Start of Block
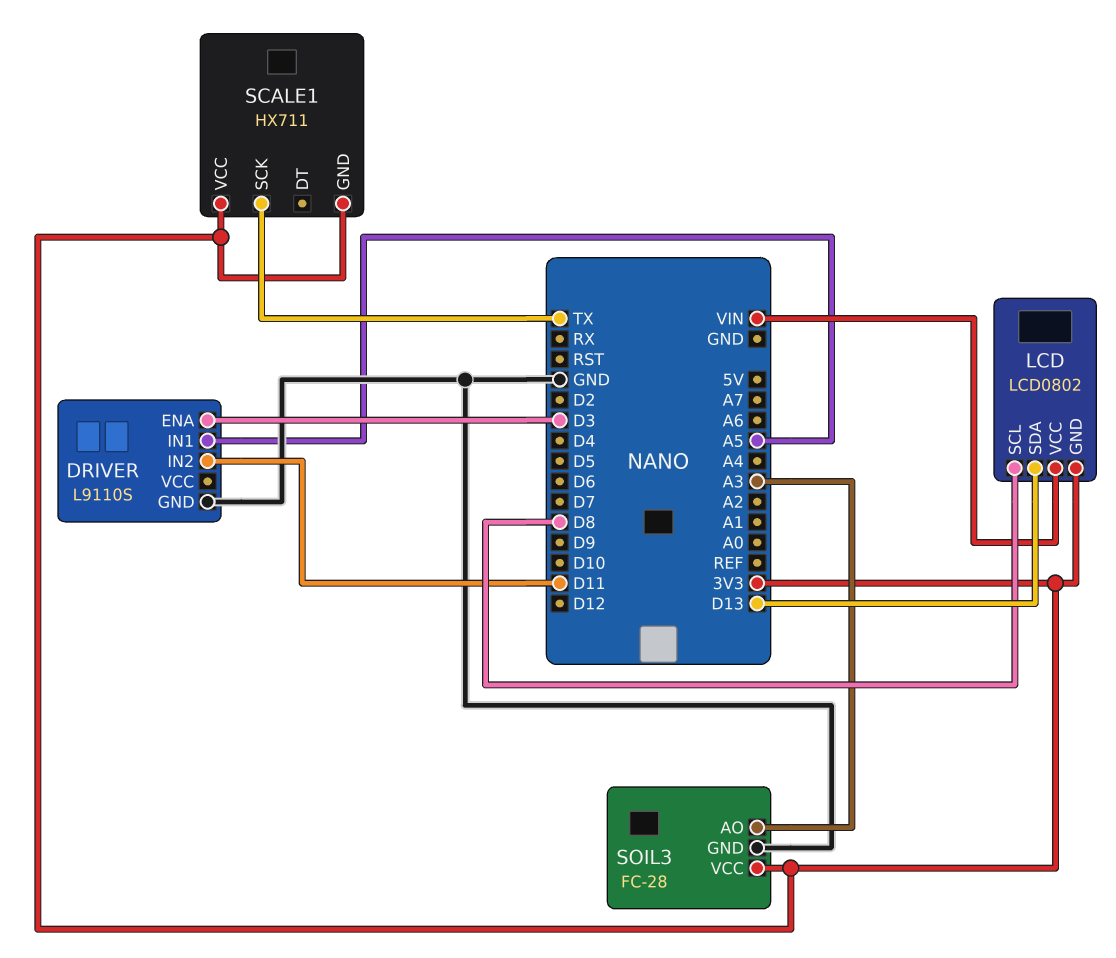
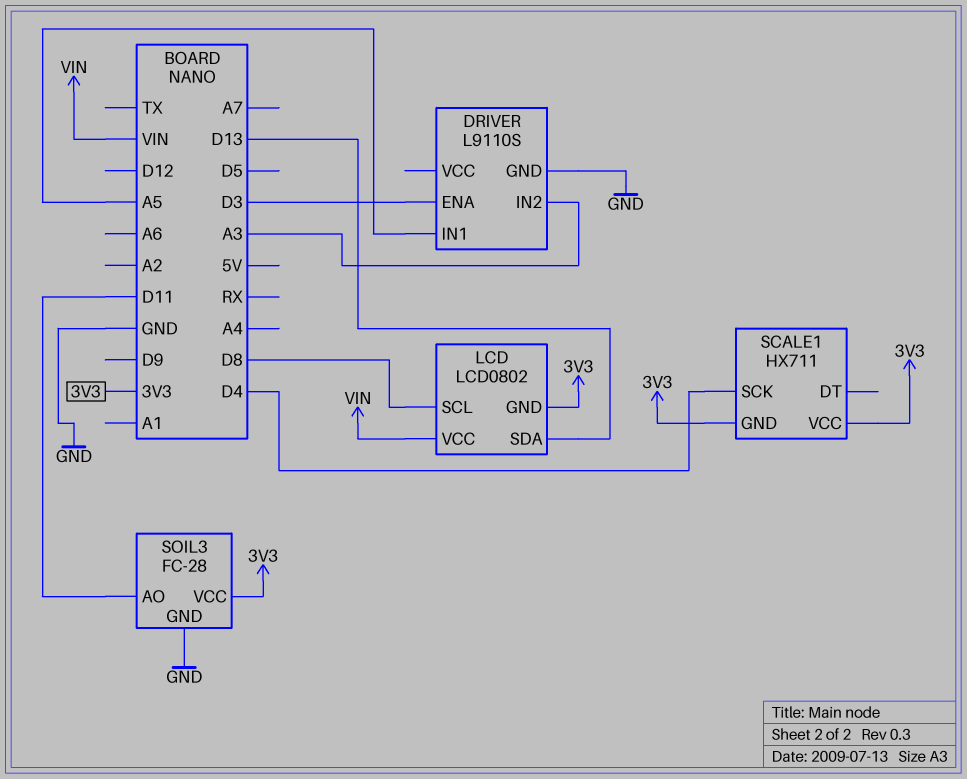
DRIVER pin IN2: D11 -> A3
SCALE1 pin SCK: TX -> D4
SOIL3 pin AO: A3 -> D11

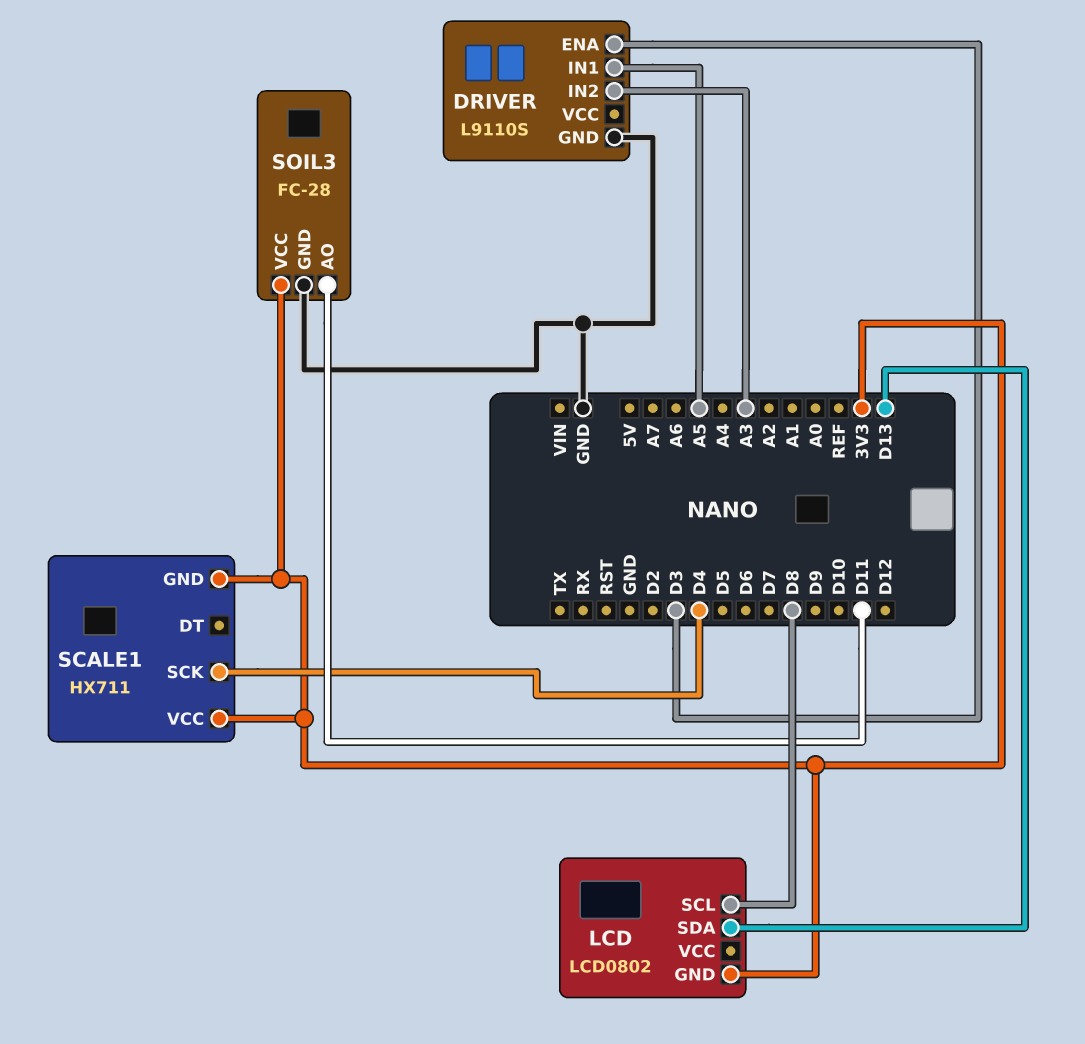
LCD pin VCC: VIN -> none

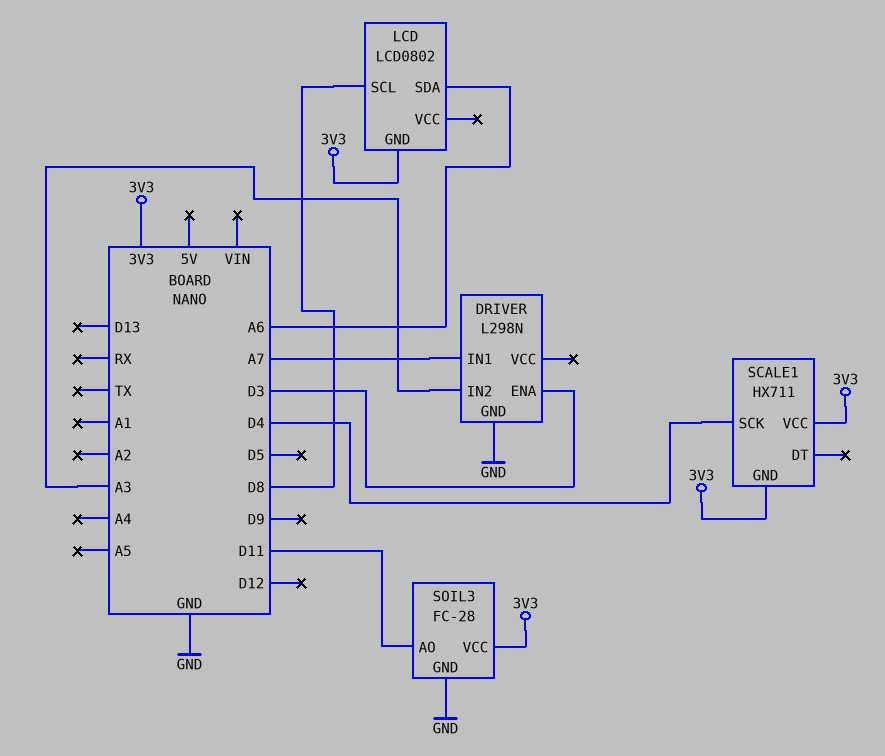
DRIVER: L9110S -> L298N
DRIVER pin IN1: A5 -> A7
LCD pin SDA: D13 -> A6

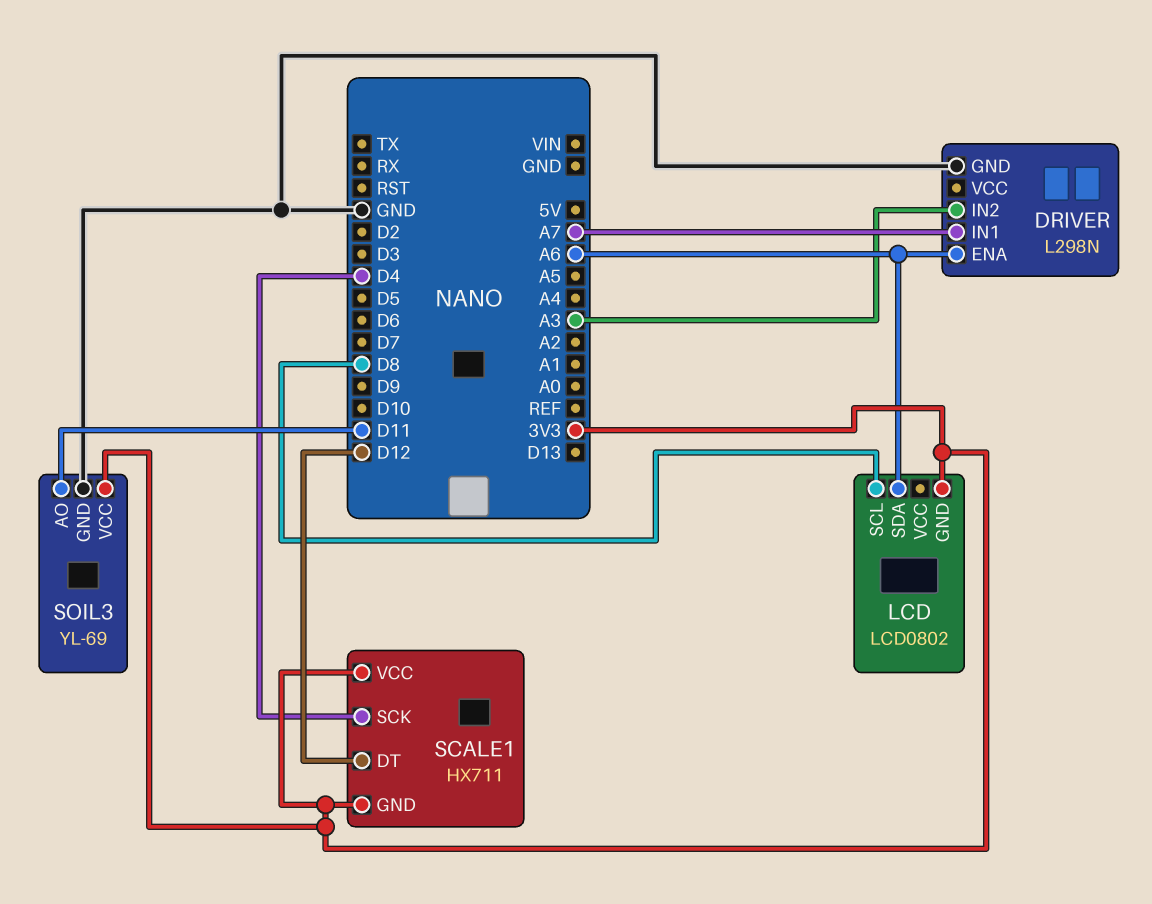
DRIVER pin ENA: D3 -> A6
SCALE1 pin DT: none -> D12
SOIL3: FC-28 -> YL-69

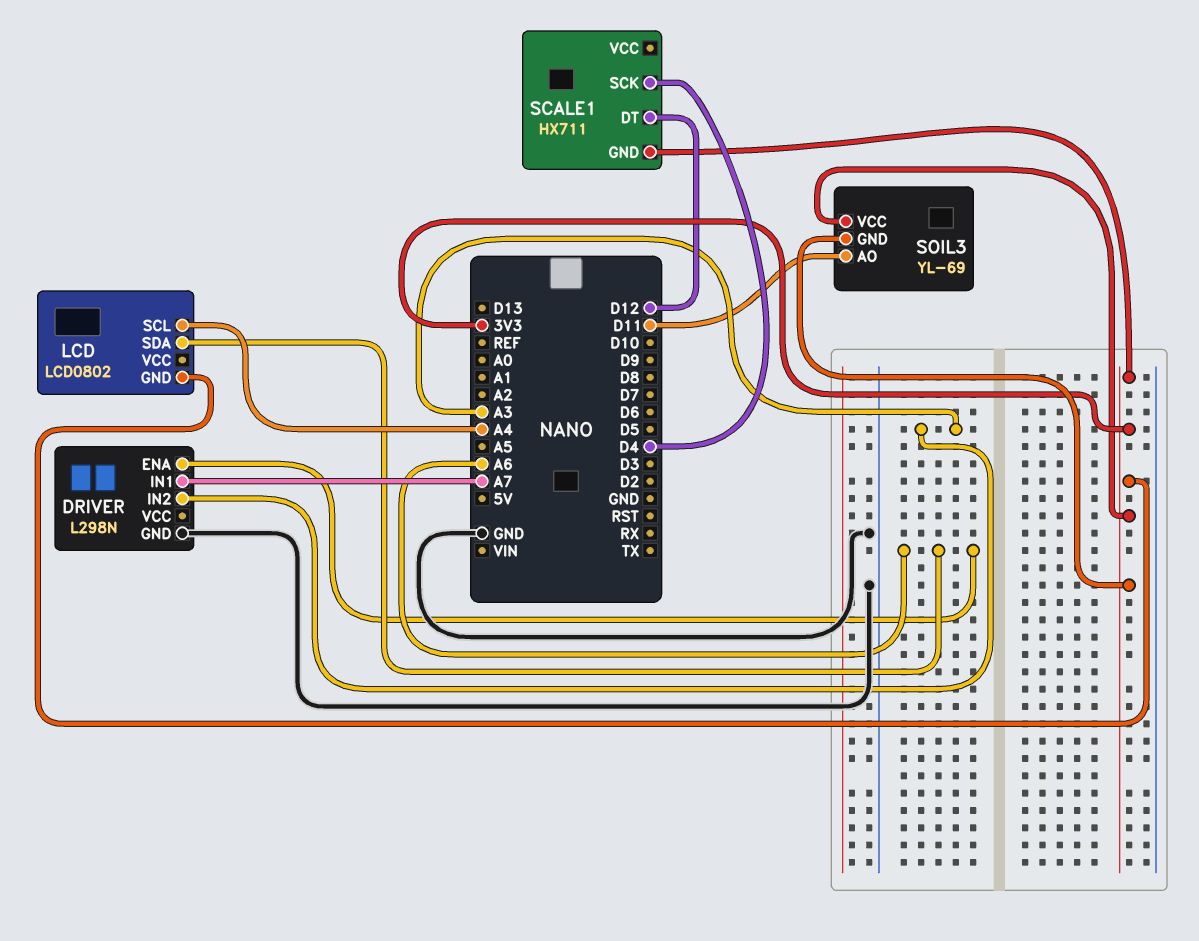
LCD pin SCL: D8 -> A4
SCALE1 pin VCC: 3V3 -> none
SOIL3 pin GND: GND -> 3V3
End of Block
#### [TASK GOAL]
Set down every entry above verbatim, without pictures.

#### [EXERCISE RESPONSE]
DRIVER pin IN2: D11 -> A3
SCALE1 pin SCK: TX -> D4
SOIL3 pin AO: A3 -> D11

LCD pin VCC: VIN -> none

DRIVER: L9110S -> L298N
DRIVER pin IN1: A5 -> A7
LCD pin SDA: D13 -> A6

DRIVER pin ENA: D3 -> A6
SCALE1 pin DT: none -> D12
SOIL3: FC-28 -> YL-69

LCD pin SCL: D8 -> A4
SCALE1 pin VCC: 3V3 -> none
SOIL3 pin GND: GND -> 3V3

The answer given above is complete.